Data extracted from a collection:
--------------------------------------------------

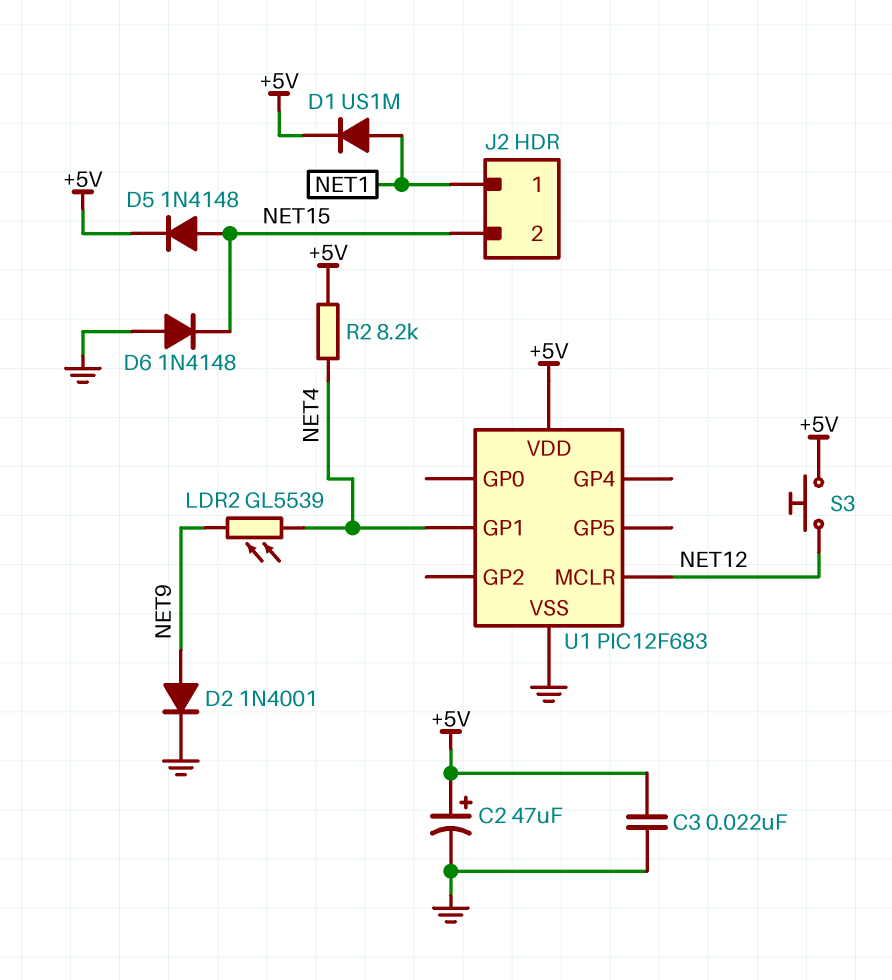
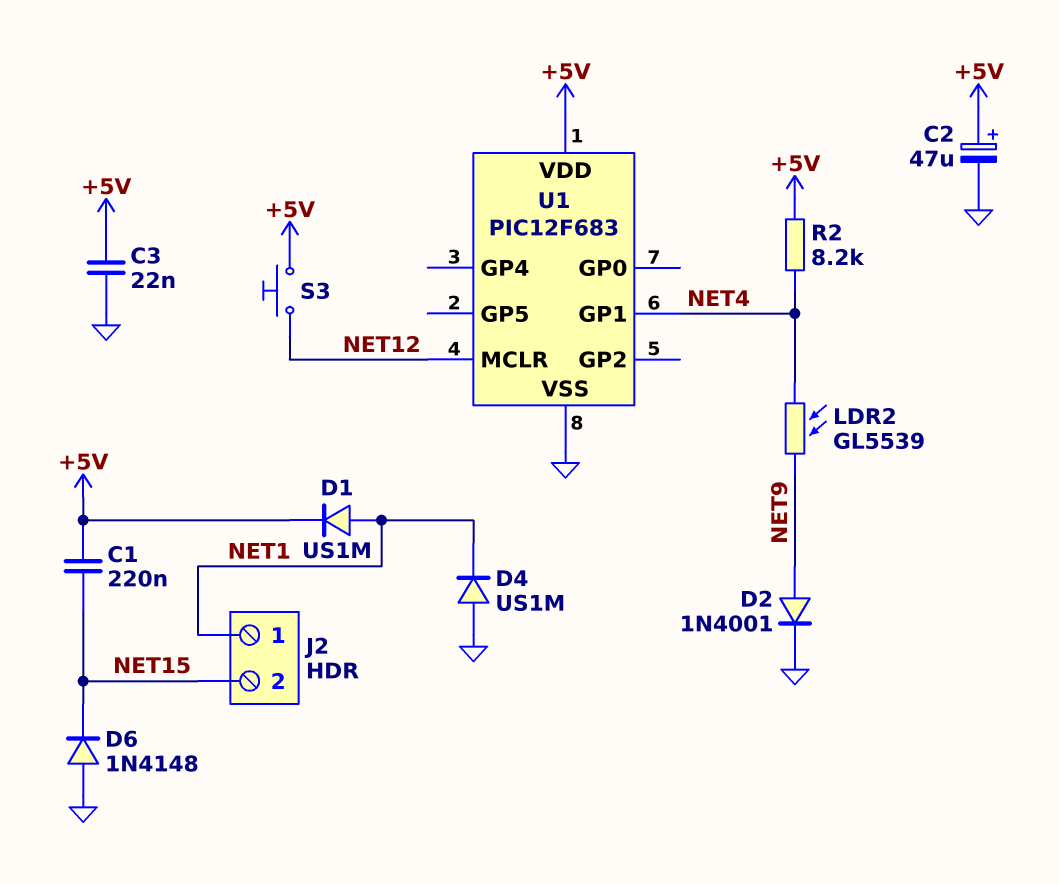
C1: none -> 220nF (+5V, NET15)
D4: none -> diode US1M (A GND, K NET1)
D5: diode 1N4148 (A NET15, K +5V) -> none

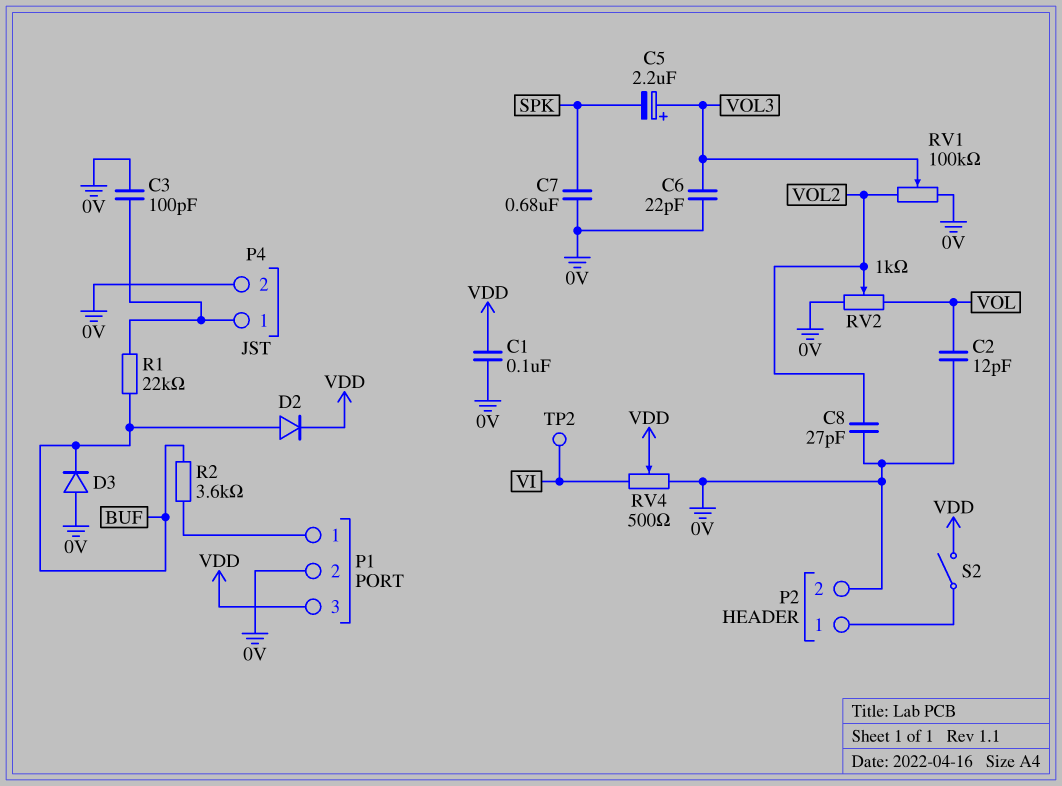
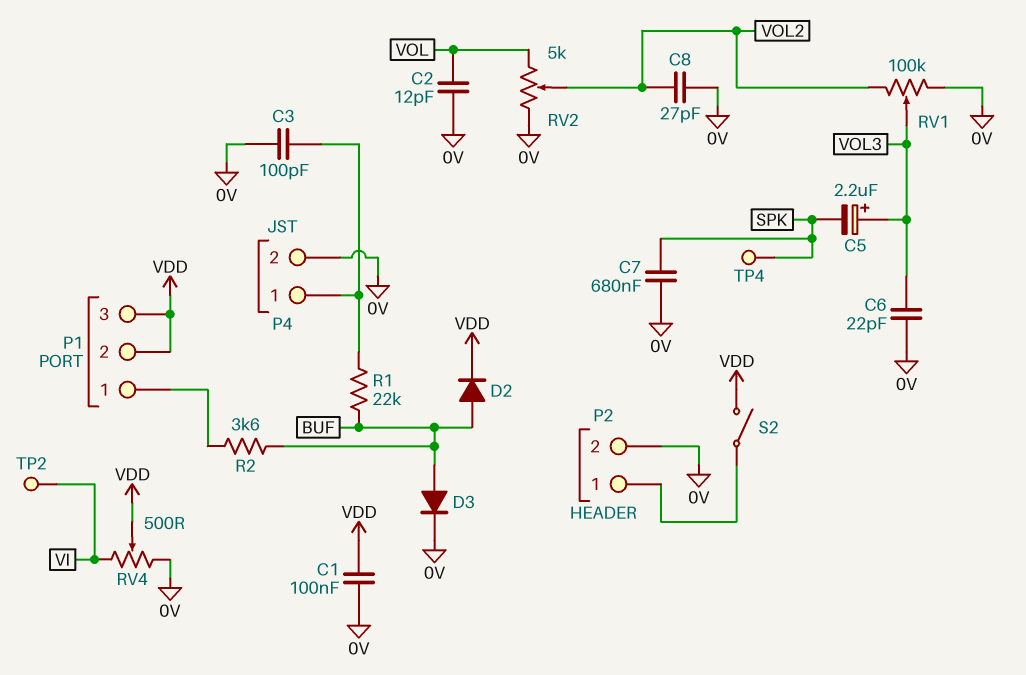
D3: diode (A 0V, K BUF) -> diode (A BUF, K 0V)
P1 pin 2: 0V -> VDD
RV2: 1k (0V, VOL, wiper VOL2) -> 5k (0V, VOL, wiper VOL2)
TP4: none -> test point (SPK)

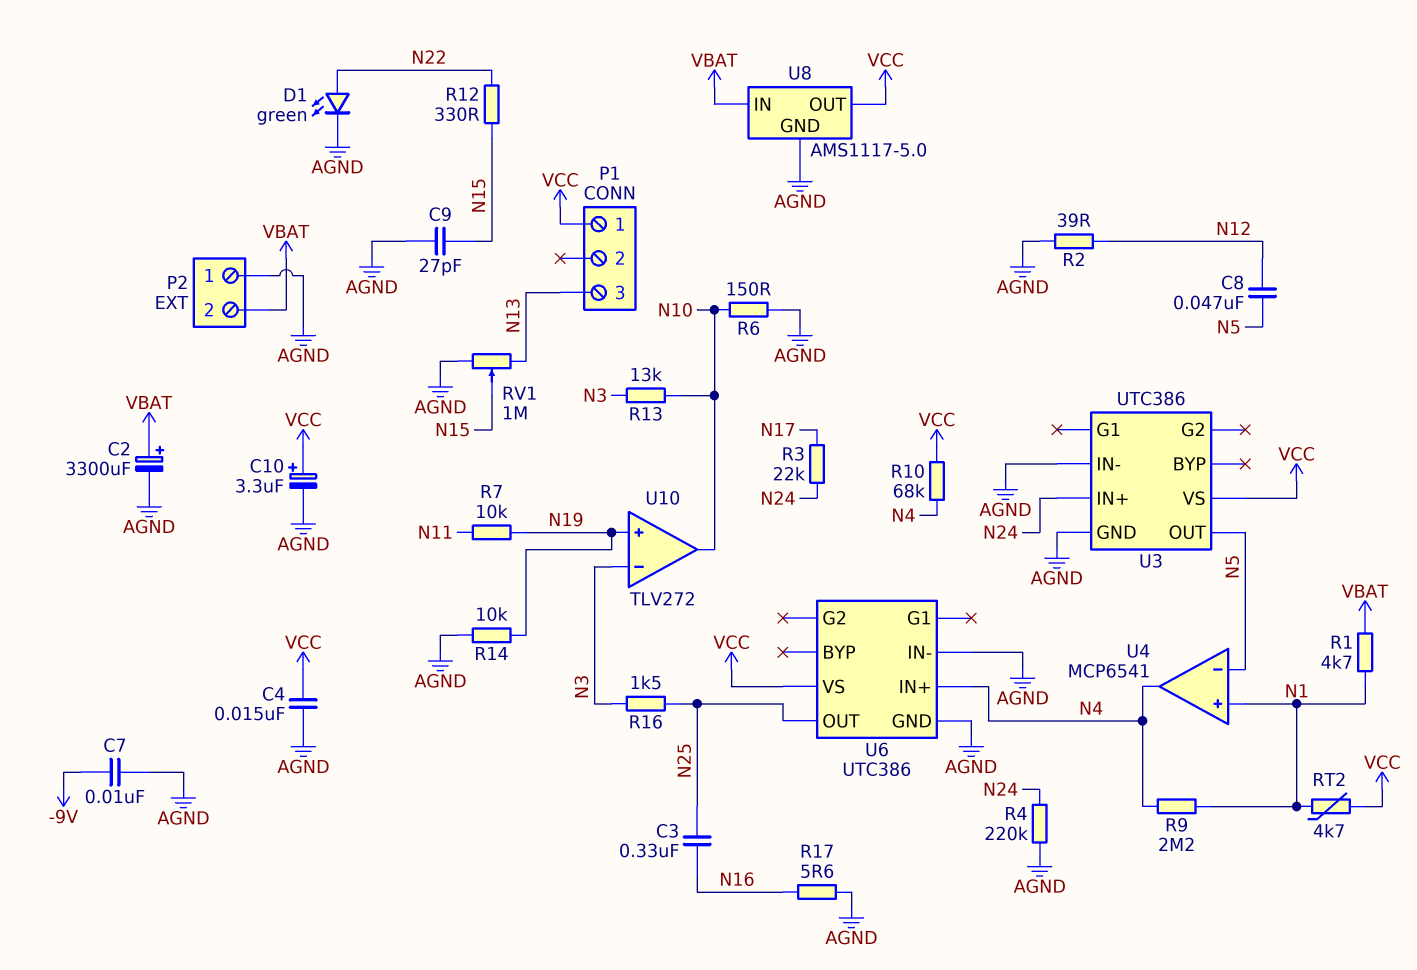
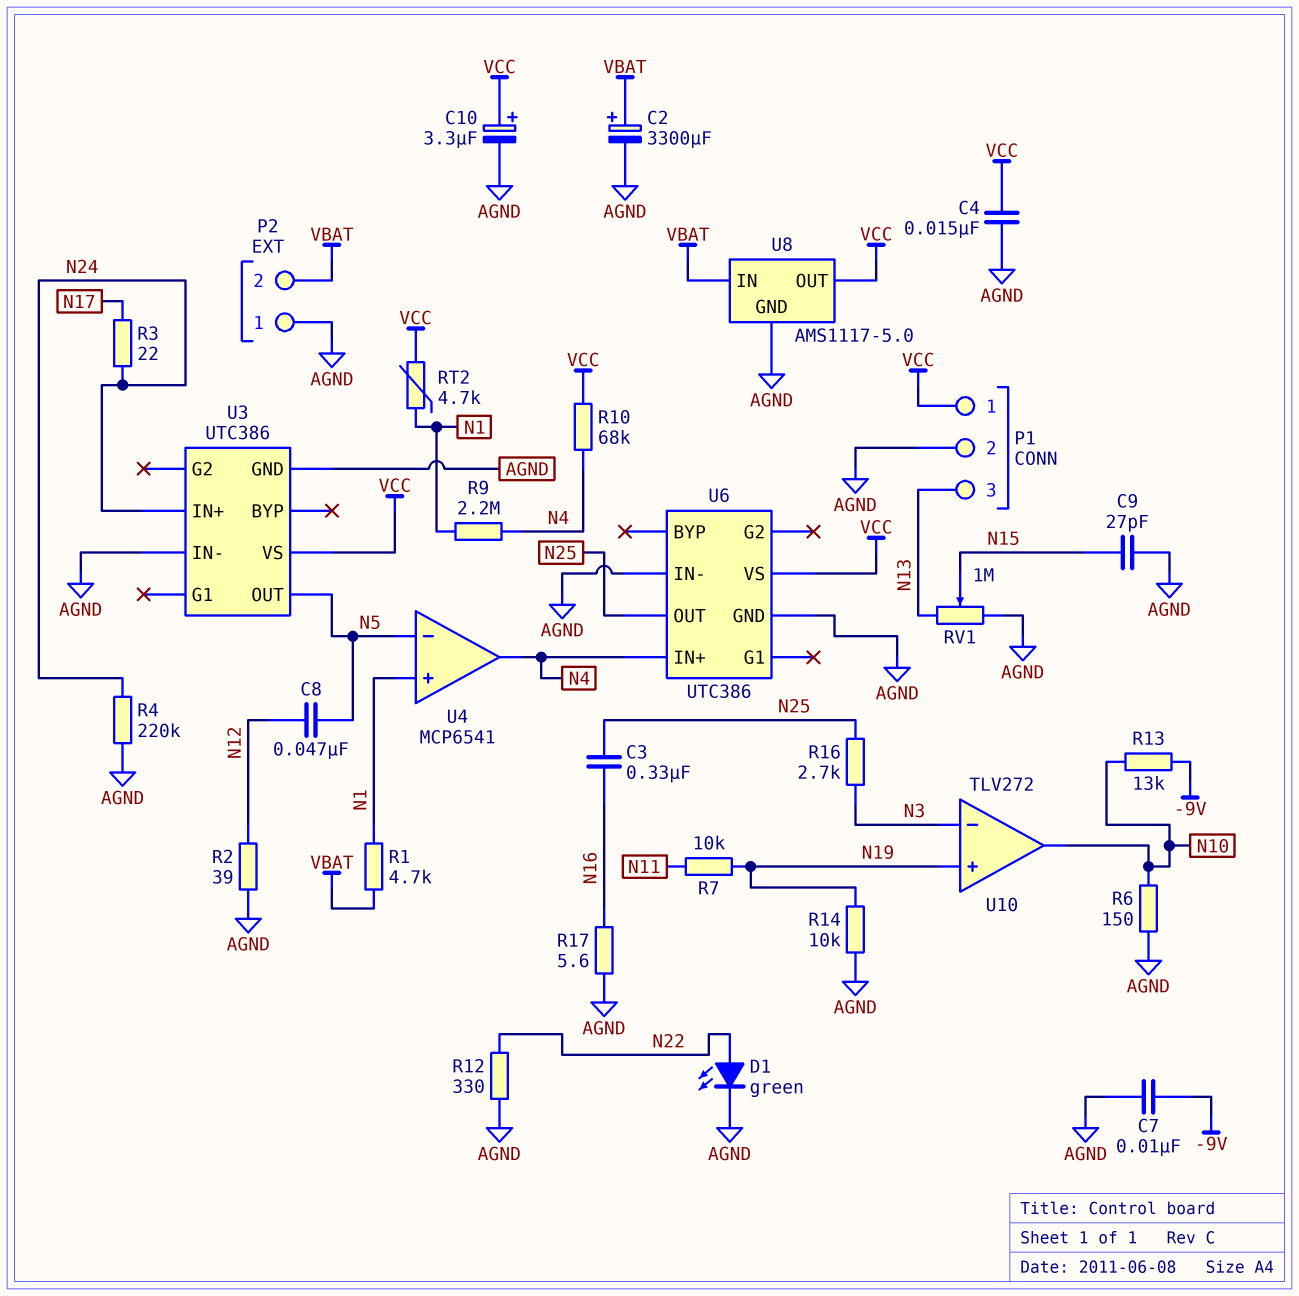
P1 pin 2: none -> AGND
R3: 22k (N17, N24) -> 22 (N17, N24)
R12: 330 (N15, N22) -> 330 (AGND, N22)
R13: 13k (N3, N10) -> 13k (-9V, N10)
R16: 1.5k (N3, N25) -> 2.7k (N3, N25)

--------------------------------------------------

ABOUT THIS TASK:
A faithful copy of all the records is required, with the pictures left out.

TASK ANSWER:
C1: none -> 220nF (+5V, NET15)
D4: none -> diode US1M (A GND, K NET1)
D5: diode 1N4148 (A NET15, K +5V) -> none

D3: diode (A 0V, K BUF) -> diode (A BUF, K 0V)
P1 pin 2: 0V -> VDD
RV2: 1k (0V, VOL, wiper VOL2) -> 5k (0V, VOL, wiper VOL2)
TP4: none -> test point (SPK)

P1 pin 2: none -> AGND
R3: 22k (N17, N24) -> 22 (N17, N24)
R12: 330 (N15, N22) -> 330 (AGND, N22)
R13: 13k (N3, N10) -> 13k (-9V, N10)
R16: 1.5k (N3, N25) -> 2.7k (N3, N25)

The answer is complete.